### Prompt
Recast the records below as a numbered list, beginning at the line that contains "radar [968, 153]" and stopping after the line that contains "center [401, 712].". Leave out any blank lines.

Data on finding visible targets:
● ● ● ●
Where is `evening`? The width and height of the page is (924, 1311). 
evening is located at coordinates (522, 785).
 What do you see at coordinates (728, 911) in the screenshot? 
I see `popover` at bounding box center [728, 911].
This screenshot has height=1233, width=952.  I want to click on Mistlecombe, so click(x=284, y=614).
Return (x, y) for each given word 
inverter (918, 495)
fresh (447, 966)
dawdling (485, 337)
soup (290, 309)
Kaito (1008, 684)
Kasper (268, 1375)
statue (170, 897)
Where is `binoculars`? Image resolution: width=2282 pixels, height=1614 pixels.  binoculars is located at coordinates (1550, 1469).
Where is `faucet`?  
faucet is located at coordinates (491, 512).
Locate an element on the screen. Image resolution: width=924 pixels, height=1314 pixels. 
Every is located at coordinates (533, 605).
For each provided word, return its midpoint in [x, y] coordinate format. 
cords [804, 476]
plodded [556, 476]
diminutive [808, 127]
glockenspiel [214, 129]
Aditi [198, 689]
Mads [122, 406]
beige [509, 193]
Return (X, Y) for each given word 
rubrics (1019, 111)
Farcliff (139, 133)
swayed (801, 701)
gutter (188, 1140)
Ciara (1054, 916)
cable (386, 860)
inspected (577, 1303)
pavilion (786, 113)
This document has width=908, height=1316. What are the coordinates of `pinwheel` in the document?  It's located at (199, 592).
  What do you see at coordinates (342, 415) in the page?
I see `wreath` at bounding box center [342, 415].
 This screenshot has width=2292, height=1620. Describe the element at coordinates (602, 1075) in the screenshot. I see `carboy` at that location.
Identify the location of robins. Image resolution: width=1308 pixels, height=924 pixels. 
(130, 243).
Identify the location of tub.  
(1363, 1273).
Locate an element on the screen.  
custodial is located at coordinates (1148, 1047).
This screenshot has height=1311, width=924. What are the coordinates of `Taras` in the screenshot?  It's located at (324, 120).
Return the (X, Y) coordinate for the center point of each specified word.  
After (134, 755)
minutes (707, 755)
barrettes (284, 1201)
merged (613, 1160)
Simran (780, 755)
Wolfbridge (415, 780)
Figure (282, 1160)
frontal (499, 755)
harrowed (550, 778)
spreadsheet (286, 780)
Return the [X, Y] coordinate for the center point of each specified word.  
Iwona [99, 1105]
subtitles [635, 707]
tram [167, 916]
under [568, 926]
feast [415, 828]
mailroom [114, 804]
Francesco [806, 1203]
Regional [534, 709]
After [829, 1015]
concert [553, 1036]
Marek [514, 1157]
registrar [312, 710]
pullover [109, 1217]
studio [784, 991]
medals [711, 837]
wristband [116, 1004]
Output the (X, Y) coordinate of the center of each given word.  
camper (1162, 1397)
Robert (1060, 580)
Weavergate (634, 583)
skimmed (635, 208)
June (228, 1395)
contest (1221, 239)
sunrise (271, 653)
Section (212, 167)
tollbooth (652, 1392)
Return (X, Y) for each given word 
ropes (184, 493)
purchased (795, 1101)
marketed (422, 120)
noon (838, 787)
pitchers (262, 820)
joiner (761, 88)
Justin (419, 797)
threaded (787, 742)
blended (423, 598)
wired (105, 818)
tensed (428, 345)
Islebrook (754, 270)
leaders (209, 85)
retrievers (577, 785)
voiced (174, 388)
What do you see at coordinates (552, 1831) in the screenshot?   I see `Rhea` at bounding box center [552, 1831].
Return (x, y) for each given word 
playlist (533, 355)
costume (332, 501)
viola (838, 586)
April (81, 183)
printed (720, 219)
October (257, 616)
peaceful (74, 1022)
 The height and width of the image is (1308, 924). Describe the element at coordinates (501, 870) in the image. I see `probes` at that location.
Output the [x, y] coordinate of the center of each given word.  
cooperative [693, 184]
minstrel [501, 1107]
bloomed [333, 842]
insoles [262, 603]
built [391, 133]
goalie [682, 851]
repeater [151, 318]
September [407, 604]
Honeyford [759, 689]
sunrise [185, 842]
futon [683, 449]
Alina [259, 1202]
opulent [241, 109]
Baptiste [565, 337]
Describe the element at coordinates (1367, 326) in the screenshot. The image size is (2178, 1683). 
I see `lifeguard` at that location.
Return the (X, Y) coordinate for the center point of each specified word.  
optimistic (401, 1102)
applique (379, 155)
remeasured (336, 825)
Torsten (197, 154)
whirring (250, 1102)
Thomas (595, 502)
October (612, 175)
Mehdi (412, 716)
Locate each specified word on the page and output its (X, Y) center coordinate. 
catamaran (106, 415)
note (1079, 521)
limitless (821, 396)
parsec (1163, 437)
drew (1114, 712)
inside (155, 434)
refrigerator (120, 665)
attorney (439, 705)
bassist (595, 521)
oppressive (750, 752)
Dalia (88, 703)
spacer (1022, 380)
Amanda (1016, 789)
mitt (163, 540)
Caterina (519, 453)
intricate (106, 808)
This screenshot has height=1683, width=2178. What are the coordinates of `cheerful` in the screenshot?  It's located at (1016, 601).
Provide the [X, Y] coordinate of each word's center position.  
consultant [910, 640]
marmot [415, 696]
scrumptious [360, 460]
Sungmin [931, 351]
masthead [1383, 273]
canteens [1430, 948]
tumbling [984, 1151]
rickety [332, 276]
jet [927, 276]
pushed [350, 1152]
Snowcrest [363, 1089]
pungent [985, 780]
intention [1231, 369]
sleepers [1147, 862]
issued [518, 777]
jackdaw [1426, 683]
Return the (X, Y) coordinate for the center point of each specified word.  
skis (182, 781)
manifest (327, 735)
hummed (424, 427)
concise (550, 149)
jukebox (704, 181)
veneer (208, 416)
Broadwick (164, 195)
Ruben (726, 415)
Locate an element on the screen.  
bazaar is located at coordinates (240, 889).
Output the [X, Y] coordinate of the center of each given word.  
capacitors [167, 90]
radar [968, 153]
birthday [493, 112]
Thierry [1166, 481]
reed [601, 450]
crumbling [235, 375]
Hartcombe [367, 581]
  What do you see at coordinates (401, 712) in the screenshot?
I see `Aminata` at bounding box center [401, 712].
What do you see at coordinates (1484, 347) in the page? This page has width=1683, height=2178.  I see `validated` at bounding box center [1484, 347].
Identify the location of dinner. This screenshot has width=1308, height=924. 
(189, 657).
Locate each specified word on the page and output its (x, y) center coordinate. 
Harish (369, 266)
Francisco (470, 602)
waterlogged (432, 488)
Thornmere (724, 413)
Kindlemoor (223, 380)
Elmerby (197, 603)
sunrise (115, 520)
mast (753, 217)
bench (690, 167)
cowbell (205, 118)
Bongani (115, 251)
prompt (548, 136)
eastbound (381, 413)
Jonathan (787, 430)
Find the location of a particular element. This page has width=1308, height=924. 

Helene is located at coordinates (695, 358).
● ● ● ●
### Correct answer
1. radar [968, 153]
2. birthday [493, 112]
3. Thierry [1166, 481]
4. reed [601, 450]
5. crumbling [235, 375]
6. Hartcombe [367, 581]
7.   What do you see at coordinates (401, 712) in the screenshot?
8. I see `Aminata` at bounding box center [401, 712].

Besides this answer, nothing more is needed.